Starting at the line with "tan brick C3:D4", retype each line exactly up to and including the final line of the records below.

------

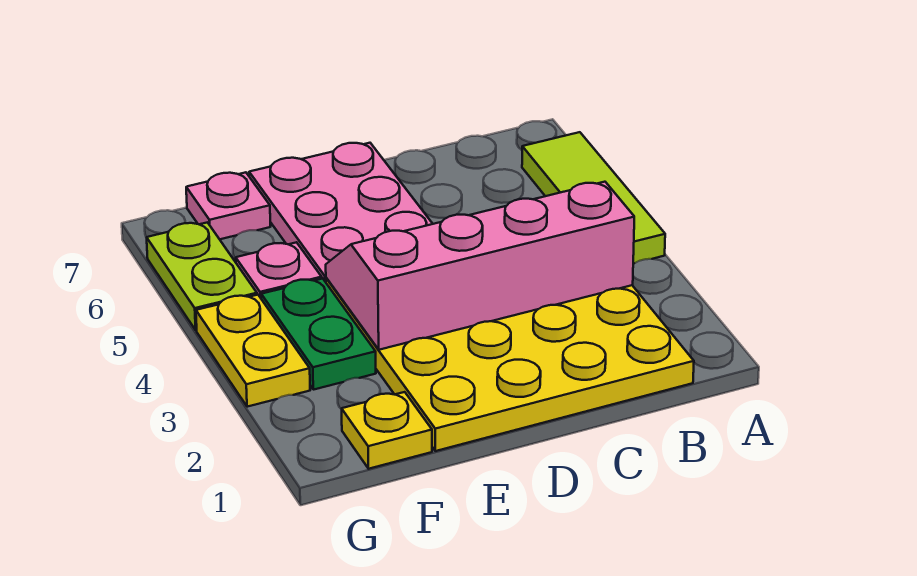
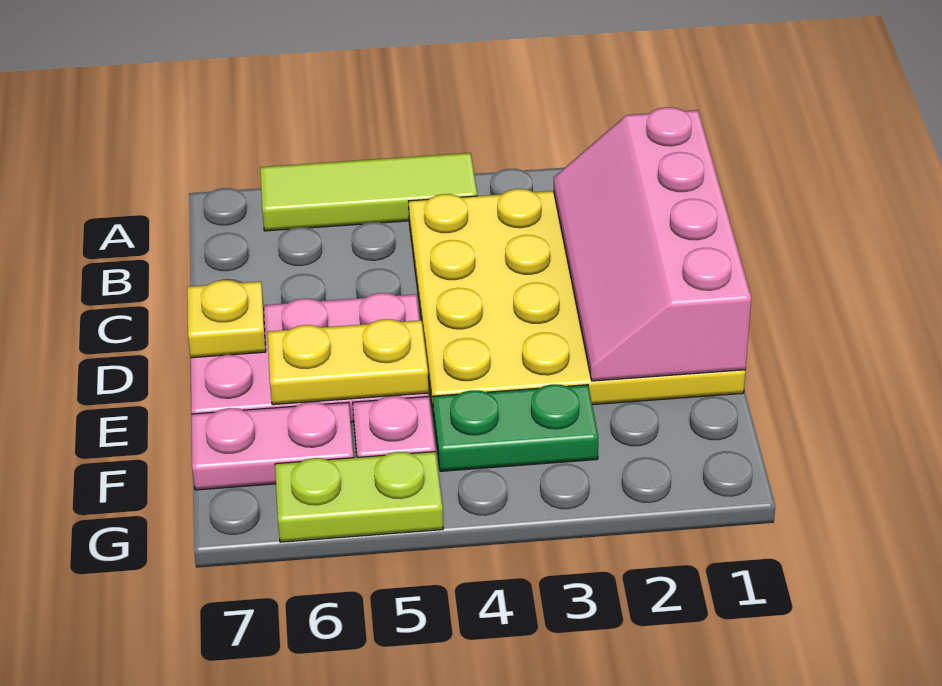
pink slope B3:E4 level 2 top 3 -> pink slope B1:E2 level 2 top 1
yellow plate F1 level 1 -> yellow plate D7 level 2
pink plate F7 level 1 -> pink plate F6:F7 level 1
yellow plate G3:G4 level 1 -> yellow plate E5:E6 level 2

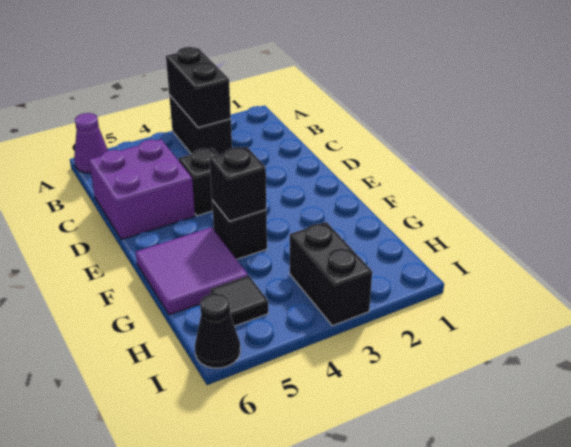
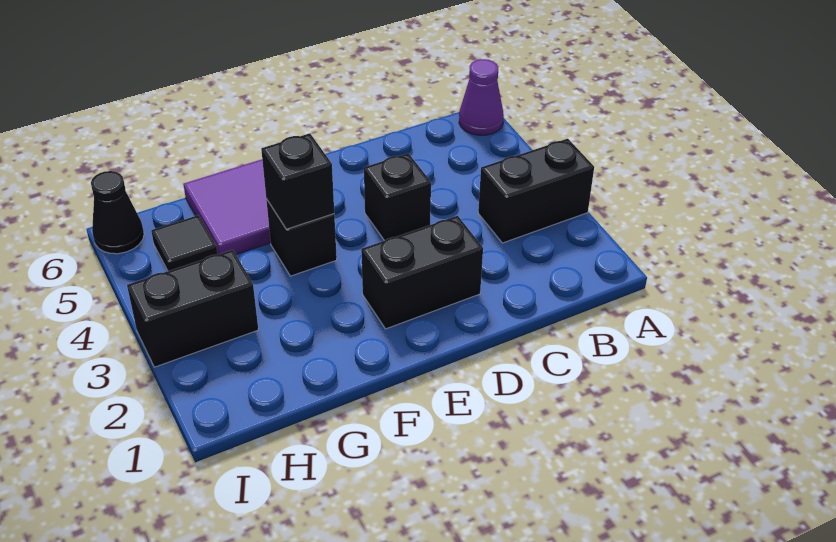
black brick A3:B3 level 2 -> black brick D2:E2 level 1
purple brick C5:D6 level 1 -> none

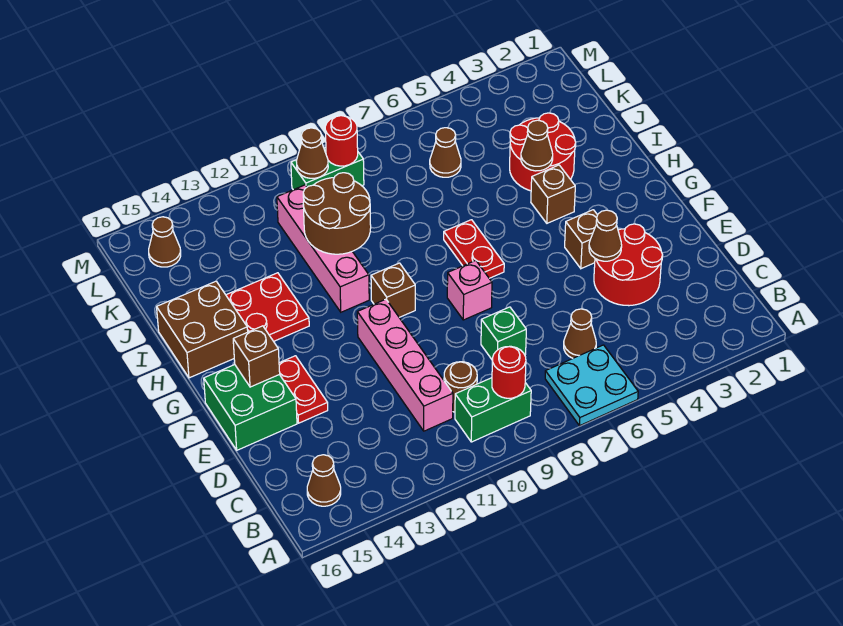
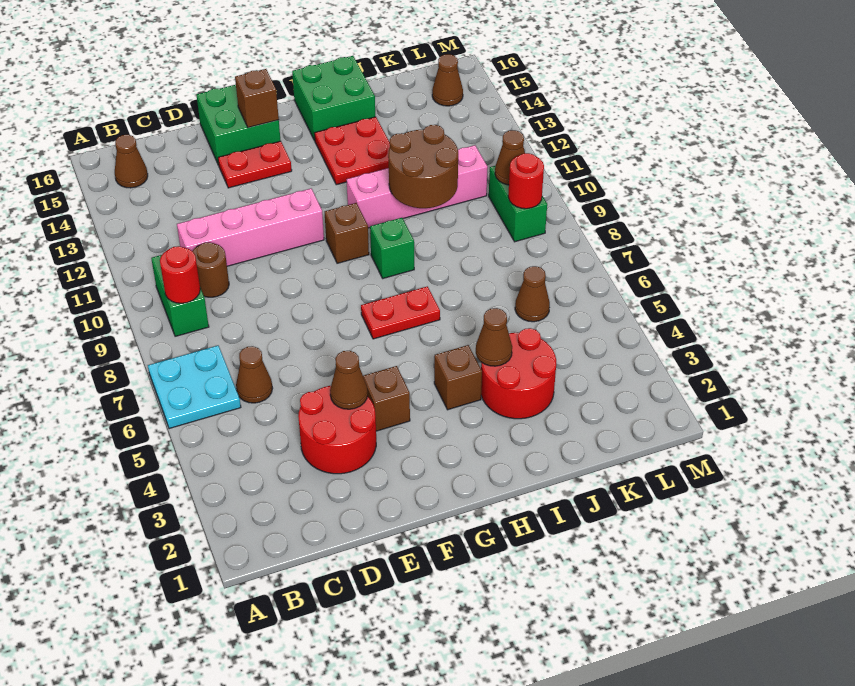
green brick D8 level 1 -> green brick H9 level 1
pink brick F8 level 1 -> none
brown brick H15:I16 level 1 -> green brick H15:I16 level 1

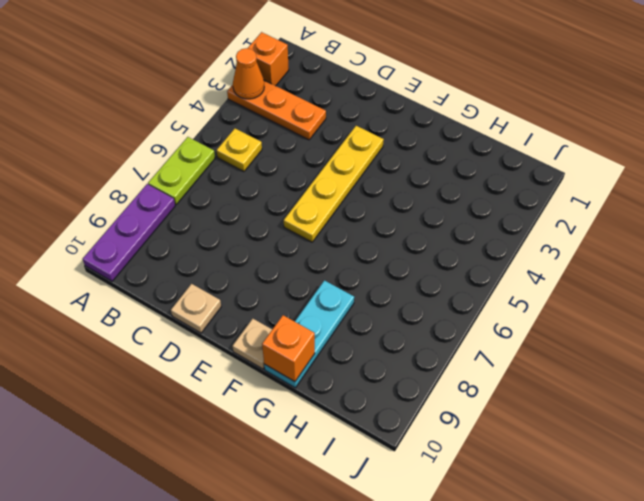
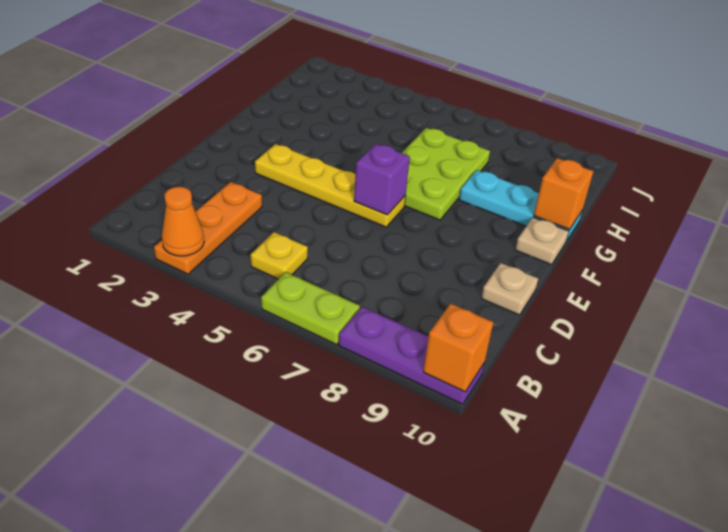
orange brick A2 level 1 -> orange brick A10 level 2
none -> purple brick E6 level 2
none -> lime plate F6:H7 level 1

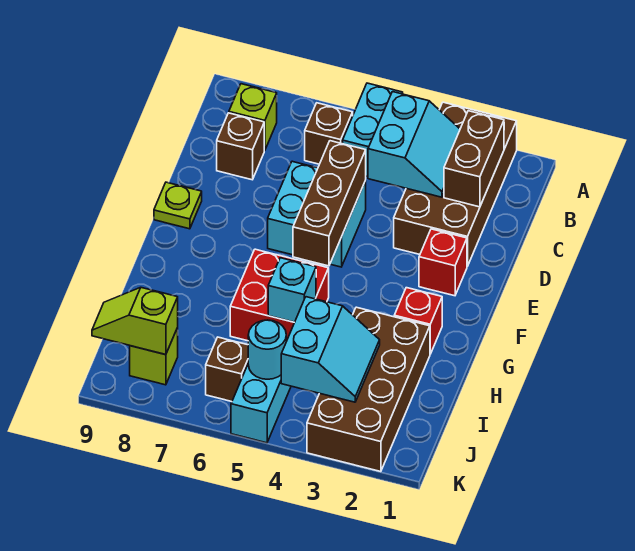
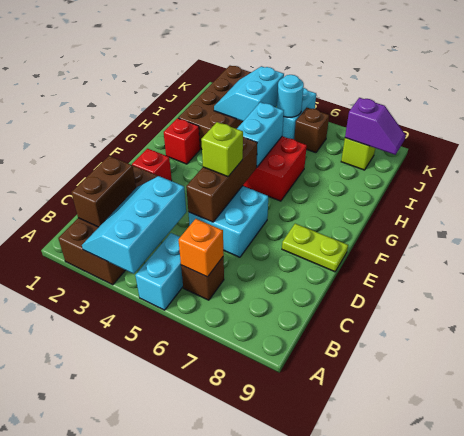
cyan slope B3:C4 level 2 top 4 -> cyan slope A3:C4 level 2 top 4
none -> orange brick B6 level 2
lime brick B8 level 1 -> lime brick E5 level 3
brown brick C8 level 1 -> none
lime plate E9 level 1 -> lime plate E8:E9 level 1
cyan brick H5 level 2 -> cyan brick G5:H5 level 2
lime slope J8:J9 level 2 top 8 -> purple slope J8:J9 level 2 top 8

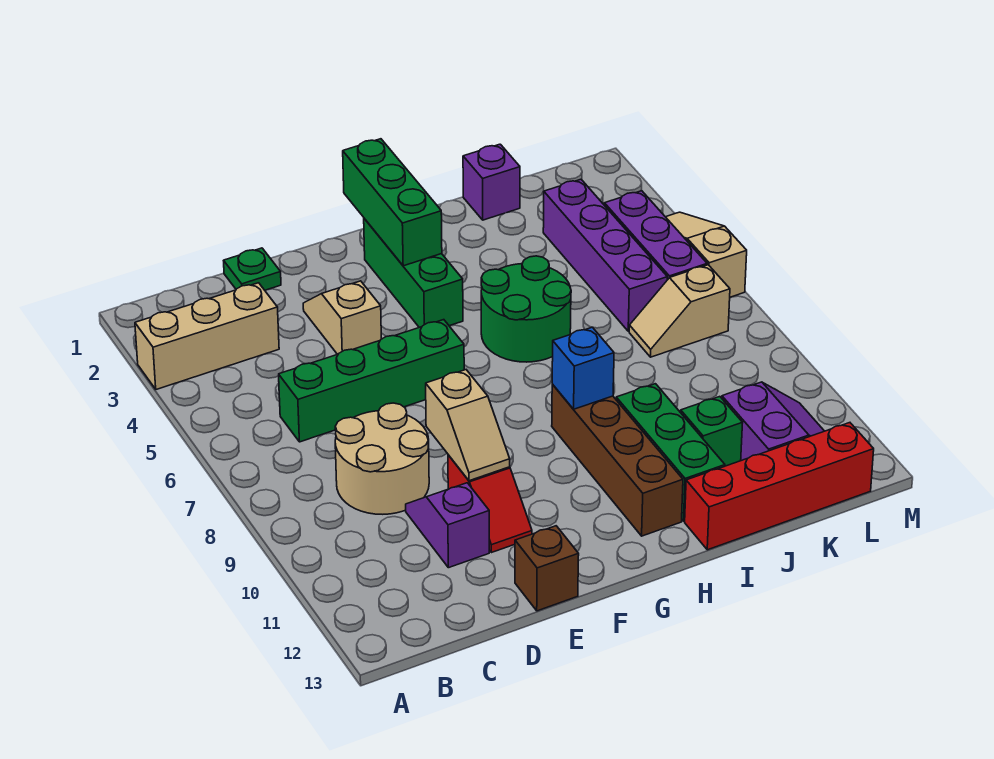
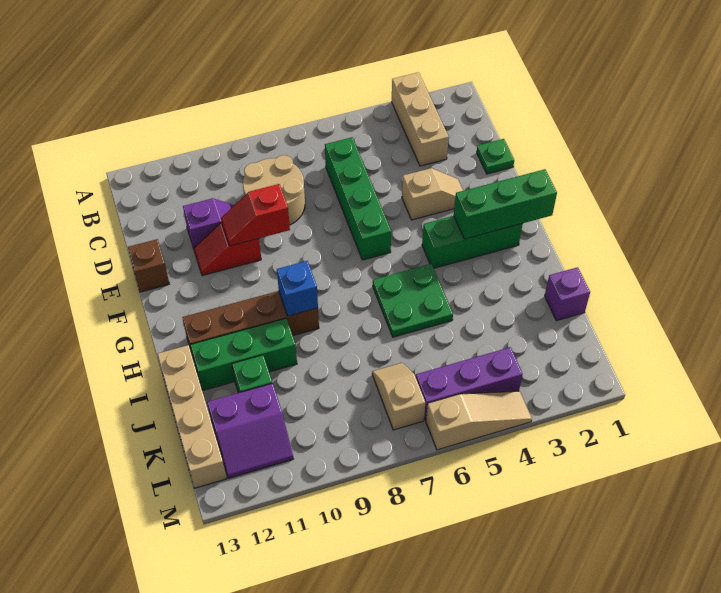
tan slope E9:E10 level 2 top 9 -> red slope E9:E10 level 2 top 9
green round brick H5:I6 level 1 -> green plate H5:I6 level 1
red brick I13:L13 level 1 -> tan brick I13:L13 level 1
purple brick K3:K6 level 1 -> none

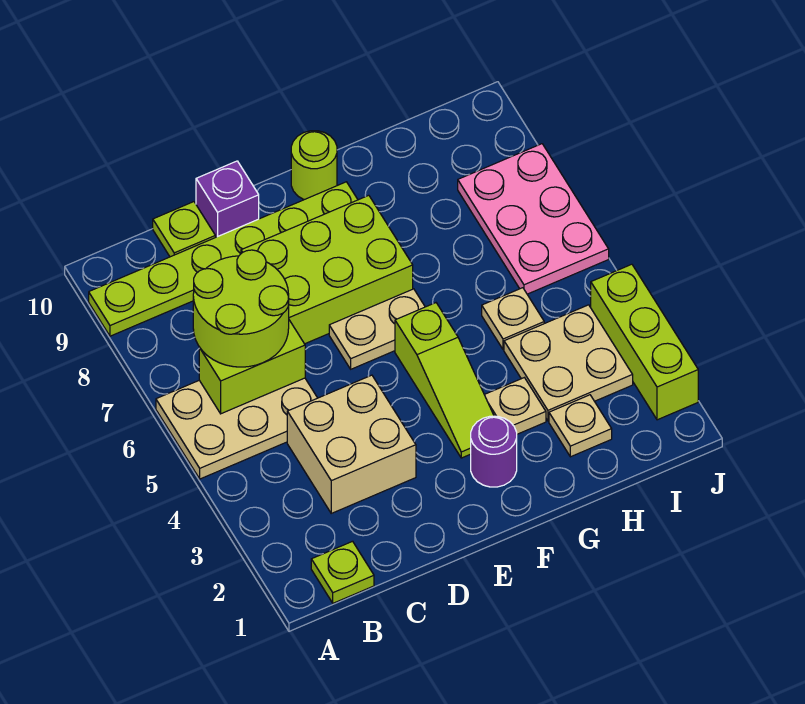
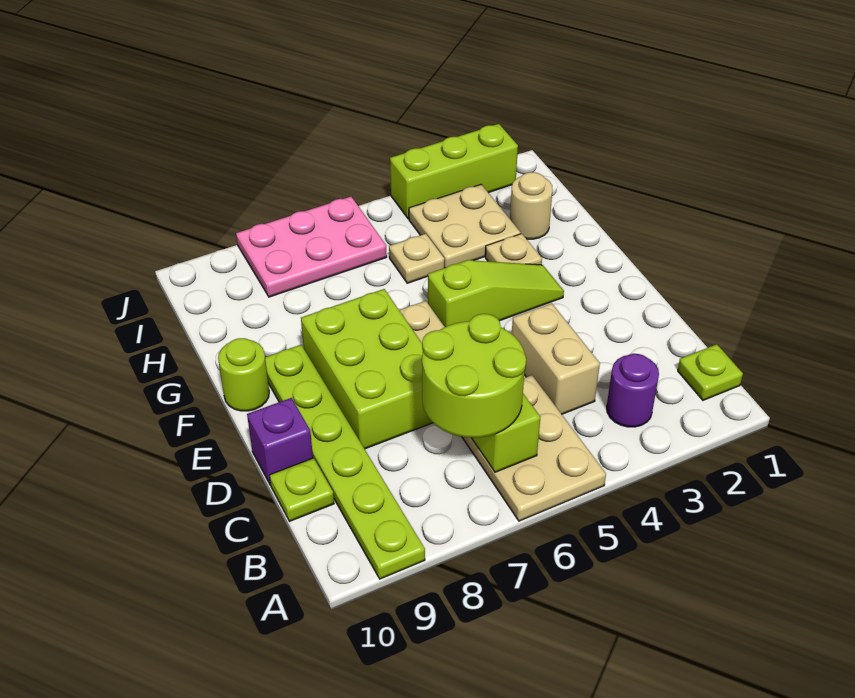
tan brick C3:D4 level 1 -> tan brick C4:D4 level 1
purple round brick F2 level 1 -> purple round brick B3 level 1
tan plate H2 level 1 -> tan round brick H2 level 1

------

> Expected answer:
tan brick C3:D4 level 1 -> tan brick C4:D4 level 1
purple round brick F2 level 1 -> purple round brick B3 level 1
tan plate H2 level 1 -> tan round brick H2 level 1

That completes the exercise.